---------- Data shown ----------

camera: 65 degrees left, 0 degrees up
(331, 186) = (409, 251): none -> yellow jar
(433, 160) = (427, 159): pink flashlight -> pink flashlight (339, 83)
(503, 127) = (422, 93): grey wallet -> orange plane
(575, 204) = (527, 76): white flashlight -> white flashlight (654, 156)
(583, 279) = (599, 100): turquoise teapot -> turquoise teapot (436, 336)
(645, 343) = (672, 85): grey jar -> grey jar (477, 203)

----------
---------- Data shown ----------

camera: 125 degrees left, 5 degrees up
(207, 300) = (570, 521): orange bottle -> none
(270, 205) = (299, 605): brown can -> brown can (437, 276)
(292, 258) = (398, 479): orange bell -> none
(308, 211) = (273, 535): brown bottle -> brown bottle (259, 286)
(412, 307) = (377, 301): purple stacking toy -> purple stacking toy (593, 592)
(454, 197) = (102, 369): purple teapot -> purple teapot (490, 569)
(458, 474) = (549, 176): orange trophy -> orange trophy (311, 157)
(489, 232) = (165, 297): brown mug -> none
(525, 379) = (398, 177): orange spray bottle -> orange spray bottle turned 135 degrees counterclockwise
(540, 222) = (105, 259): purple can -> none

----------

> Required work:
Counting only lines that contain "flashlight", what is the total for the entries above? Give the number alone.

> Solution for this problem:
2